◆ YOUR OBJECTIVE: Could you filter the listing for lines with the word "blue" and return them?
Start of PROVIDED MATERIAL
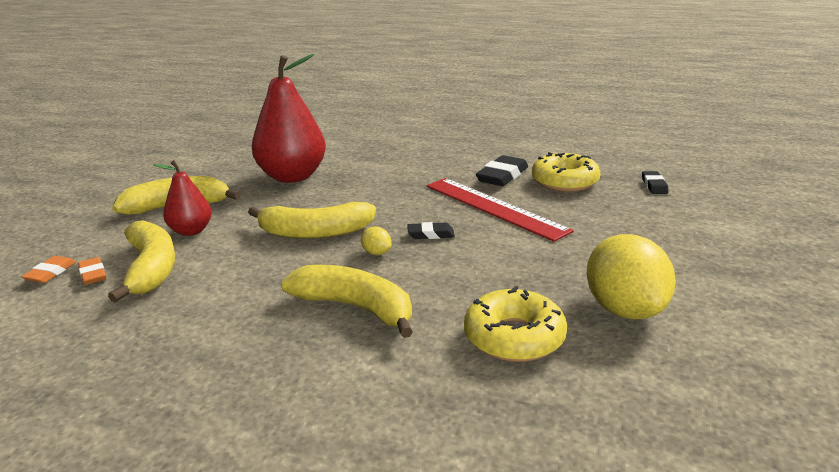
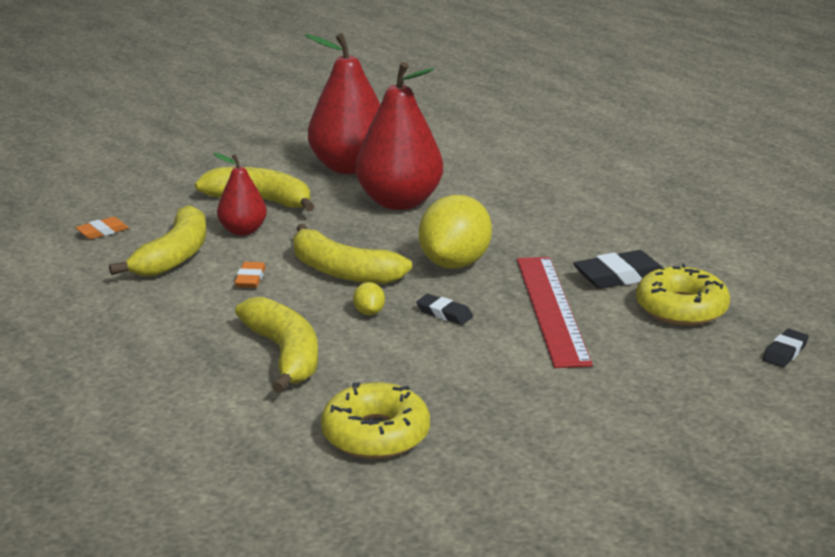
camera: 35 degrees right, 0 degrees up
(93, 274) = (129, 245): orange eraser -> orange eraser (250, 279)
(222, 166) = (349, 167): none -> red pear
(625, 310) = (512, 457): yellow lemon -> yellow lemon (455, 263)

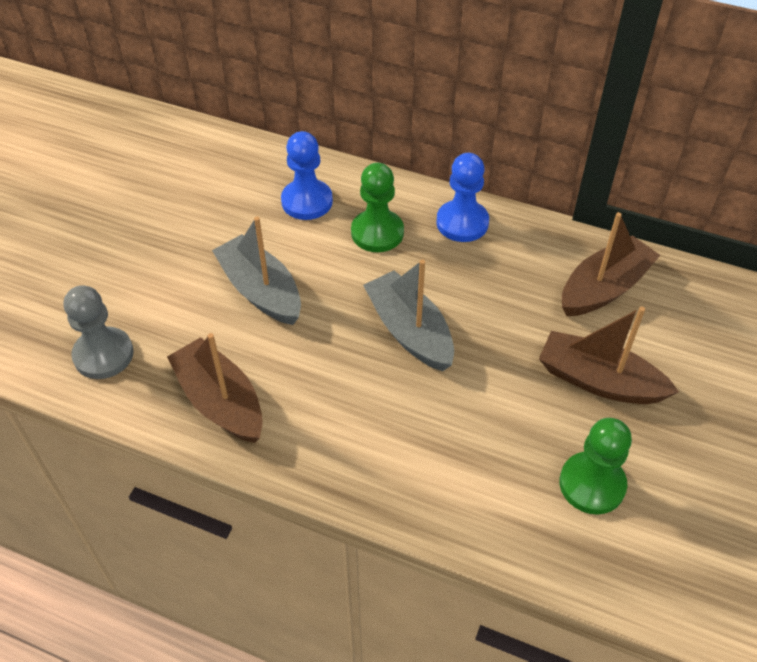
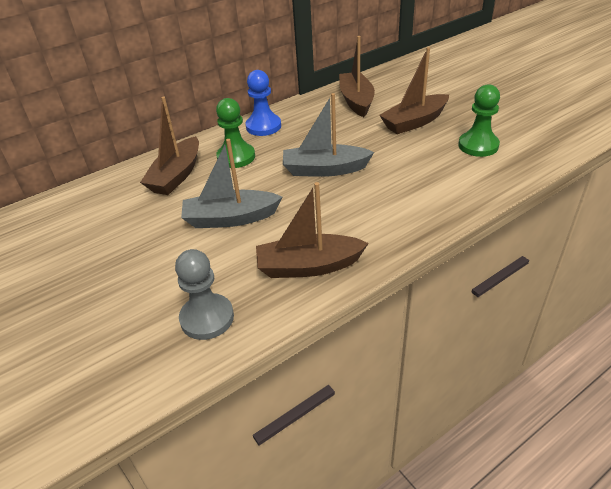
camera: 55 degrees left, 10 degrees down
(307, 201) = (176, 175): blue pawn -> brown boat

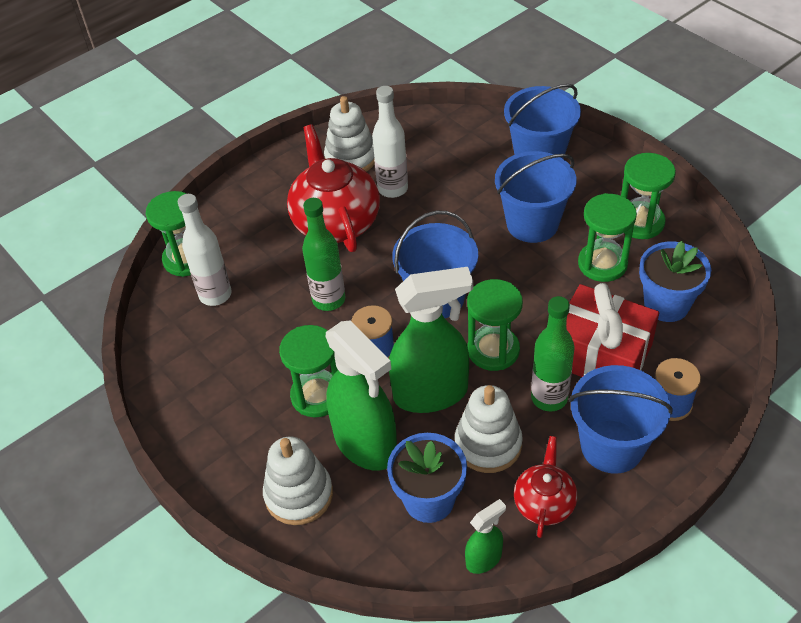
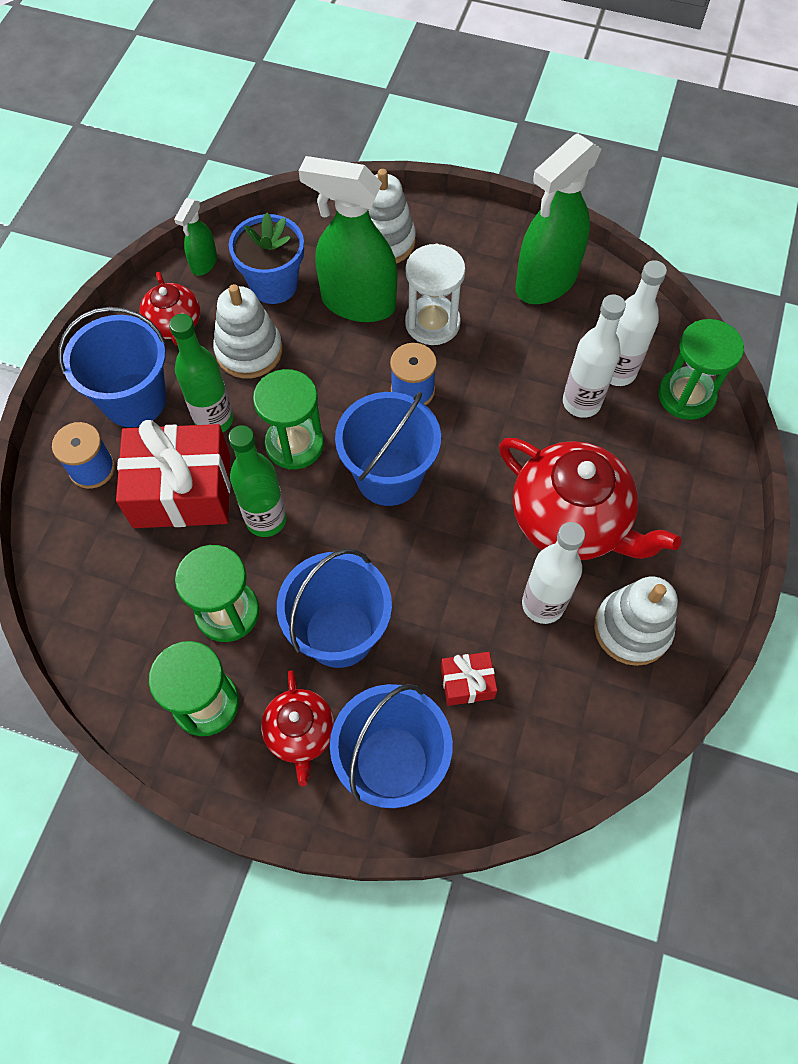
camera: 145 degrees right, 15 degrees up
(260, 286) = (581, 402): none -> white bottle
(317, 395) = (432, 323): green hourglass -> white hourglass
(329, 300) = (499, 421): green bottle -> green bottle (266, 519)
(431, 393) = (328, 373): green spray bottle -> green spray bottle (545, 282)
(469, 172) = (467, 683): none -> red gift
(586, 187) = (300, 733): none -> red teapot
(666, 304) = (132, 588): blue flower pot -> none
End of PROVIDED MATERIAL
◆ TASK RESPONSE:
(307, 201) = (176, 175): blue pawn -> brown boat
(666, 304) = (132, 588): blue flower pot -> none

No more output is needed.